#### [Aim of the task]
Write every line of the material again exactly, with no pictures in the copy.

#### [Dataset section]
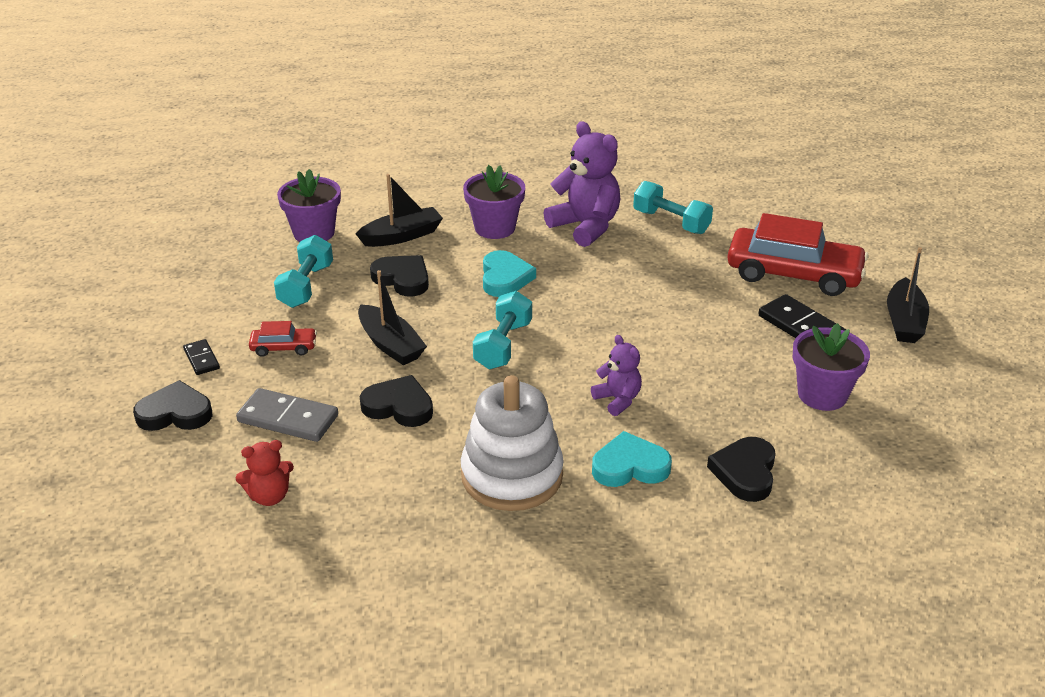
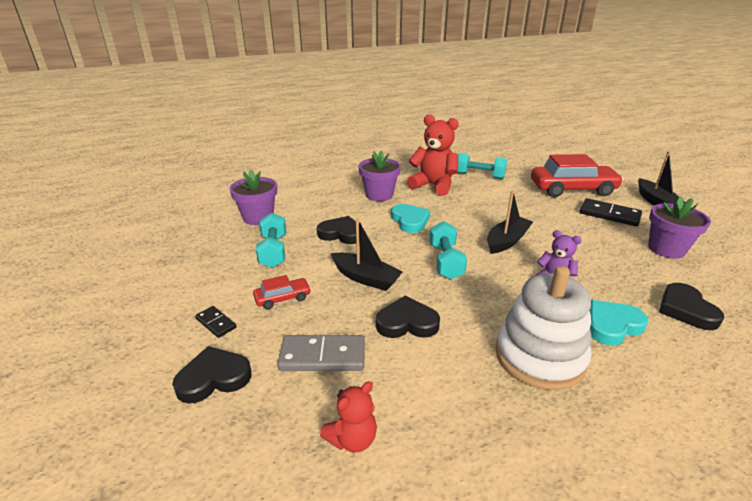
camera: 20 degrees left, 5 degrees down
(401, 236) = (322, 209): black boat -> black boat (507, 241)
(585, 226) = (433, 185): purple teddy bear -> red teddy bear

#### [Exercise answer]
camera: 20 degrees left, 5 degrees down
(401, 236) = (322, 209): black boat -> black boat (507, 241)
(585, 226) = (433, 185): purple teddy bear -> red teddy bear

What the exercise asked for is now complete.